*To-do item*: Take the line that contains "[(319,149),(325,168),(339,165),(335,146),(319,149)]" and every line below it to the end of the entries, and give them again exactly, leaving out any pictures.
### Supplied information
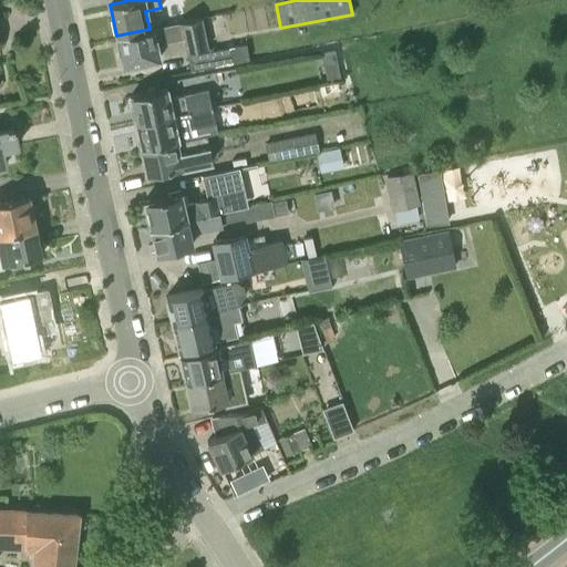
[(191,71),(214,66),(210,50),(210,48),(207,49),(200,19),(150,29),(116,35),(123,65),(160,58),(156,45),(184,39),(191,71)]
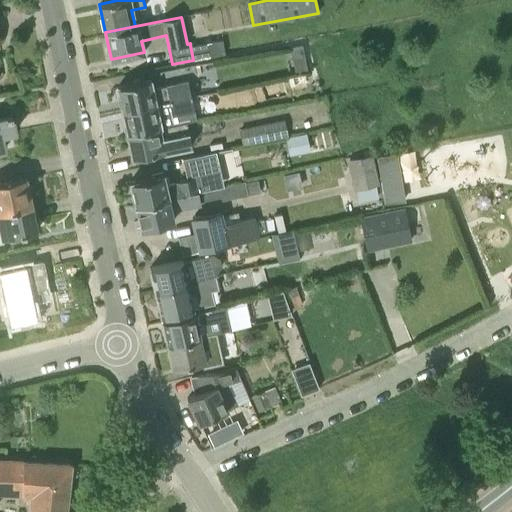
[(221,39),(190,45),(193,60),(224,53),(221,39)]
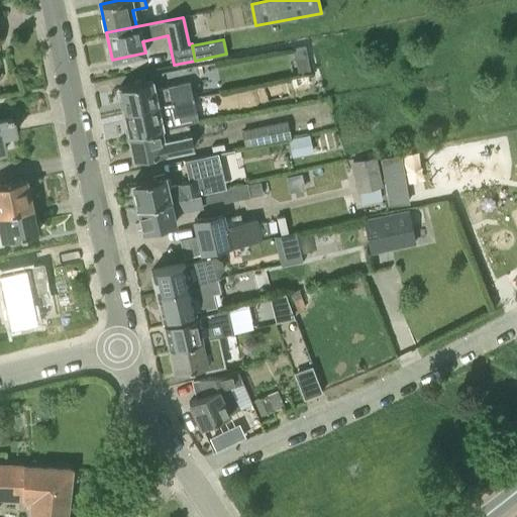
[(296,60),(307,57),(304,44),(294,46),(296,60)]
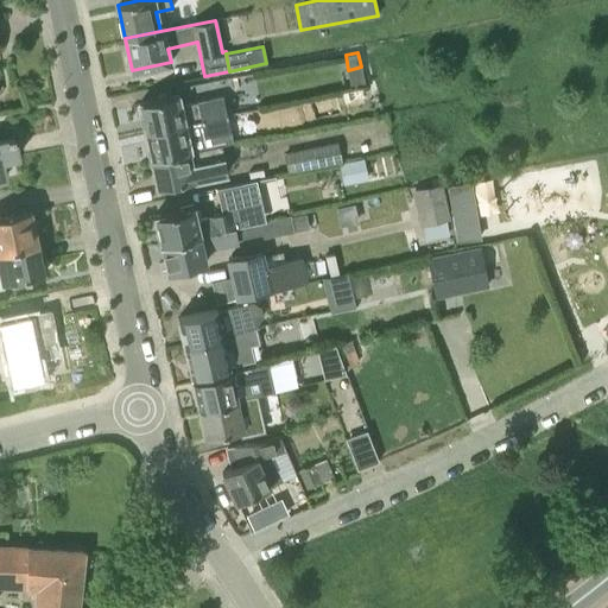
[(362,88),(342,93),(344,103),(365,99),(362,88)]
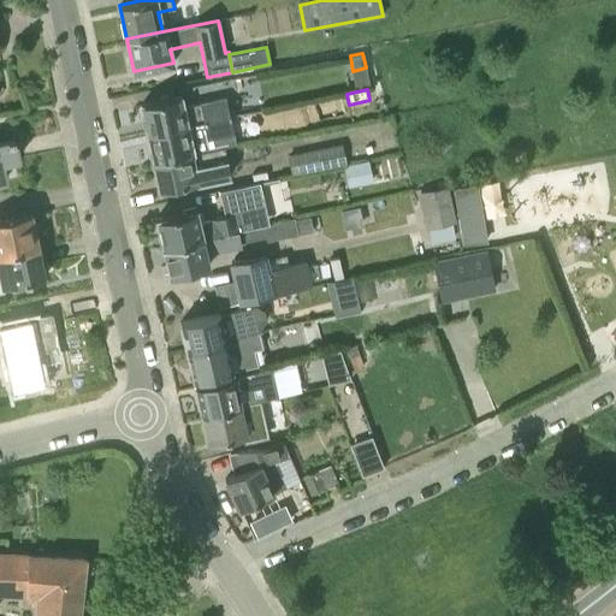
[(141,105),(147,134),(205,120),(230,116),(226,99),(183,107),(181,96),(141,105)]
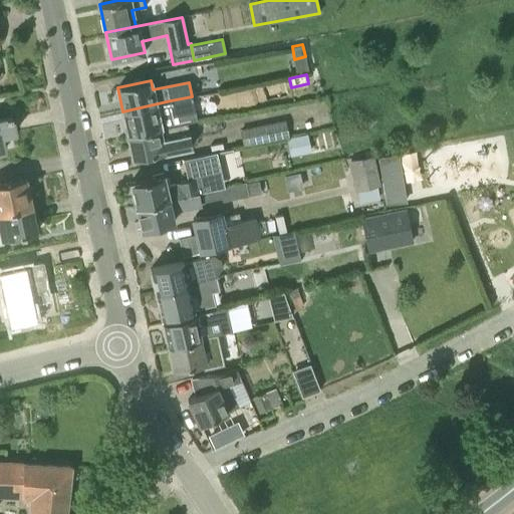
[(171,100),(122,111),(127,134),(161,127),(159,118),(194,110),(194,106),(202,104),(200,95),(192,96),(171,100)]
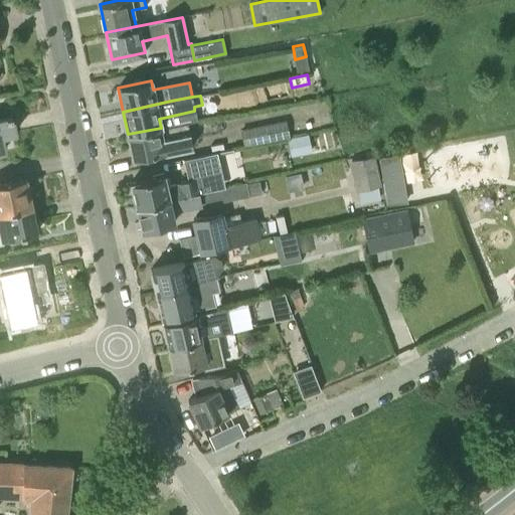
[(0,151),(4,151),(1,136),(15,133),(12,115),(0,117),(0,151)]
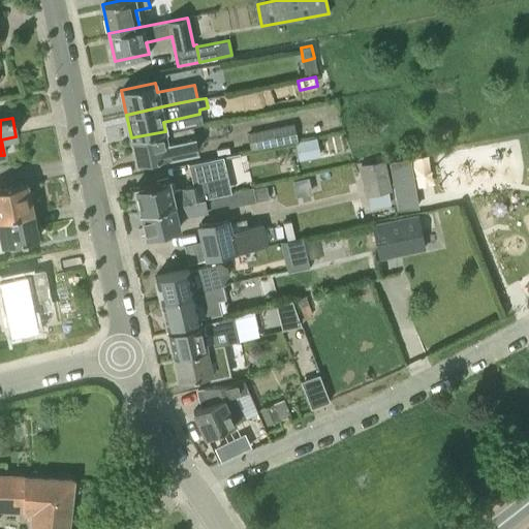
[(250,151),(298,141),(293,123),(247,133),(250,151)]
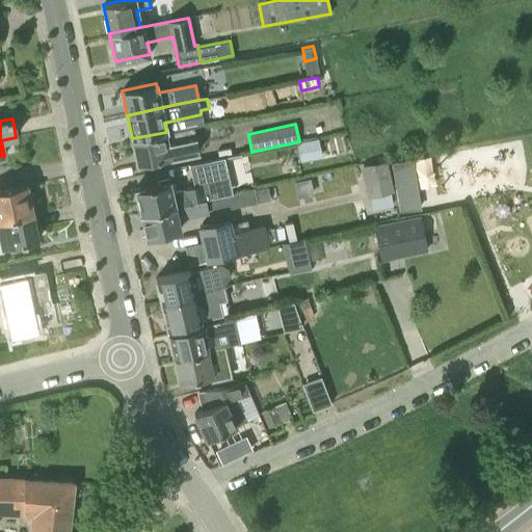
[(166,132),(132,138),(137,164),(160,159),(160,161),(181,157),(180,155),(198,151),(193,126),(166,132)]
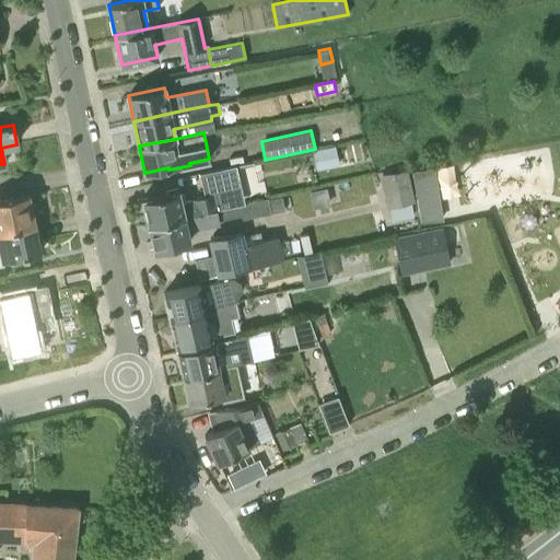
[(319,149),(325,168),(339,165),(335,146),(319,149)]
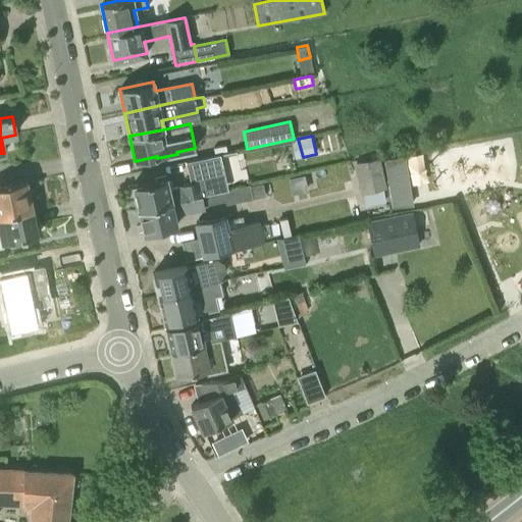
[(394,208),(411,205),(403,157),(385,160),(394,208)]
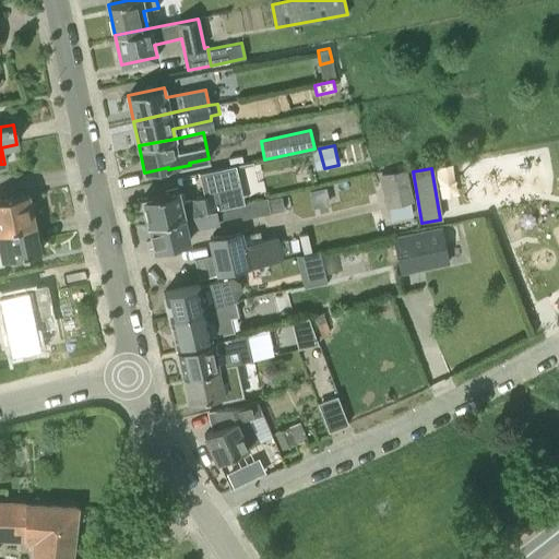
[(141,199),(147,223),(200,212),(215,210),(234,205),(225,169),(202,175),(206,195),(194,199),(194,200),(181,203),(177,188),(165,191),(165,192),(141,199)]
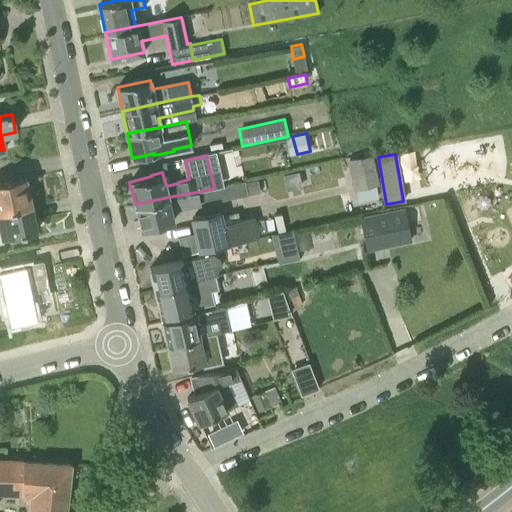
[(354,186),(377,183),(372,157),(350,160),(354,186)]
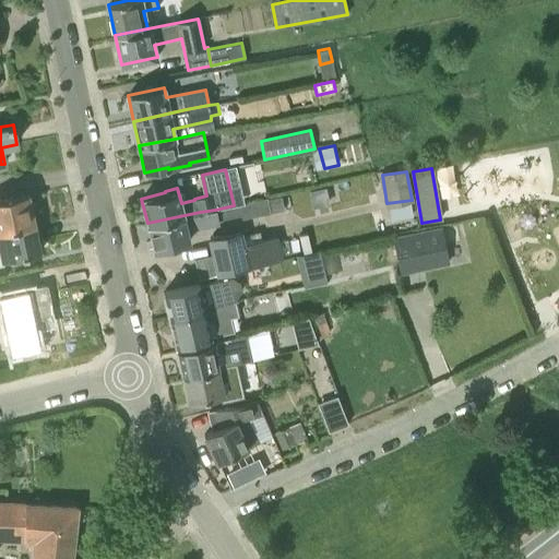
[(0,229),(34,223),(27,193),(0,199),(0,229)]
######
*Task output*:
[(319,149),(325,168),(339,165),(335,146),(319,149)]
[(394,208),(411,205),(403,157),(385,160),(394,208)]
[(141,199),(147,223),(200,212),(215,210),(234,205),(225,169),(202,175),(206,195),(194,199),(194,200),(181,203),(177,188),(165,191),(165,192),(141,199)]
[(354,186),(377,183),(372,157),(350,160),(354,186)]
[(0,229),(34,223),(27,193),(0,199),(0,229)]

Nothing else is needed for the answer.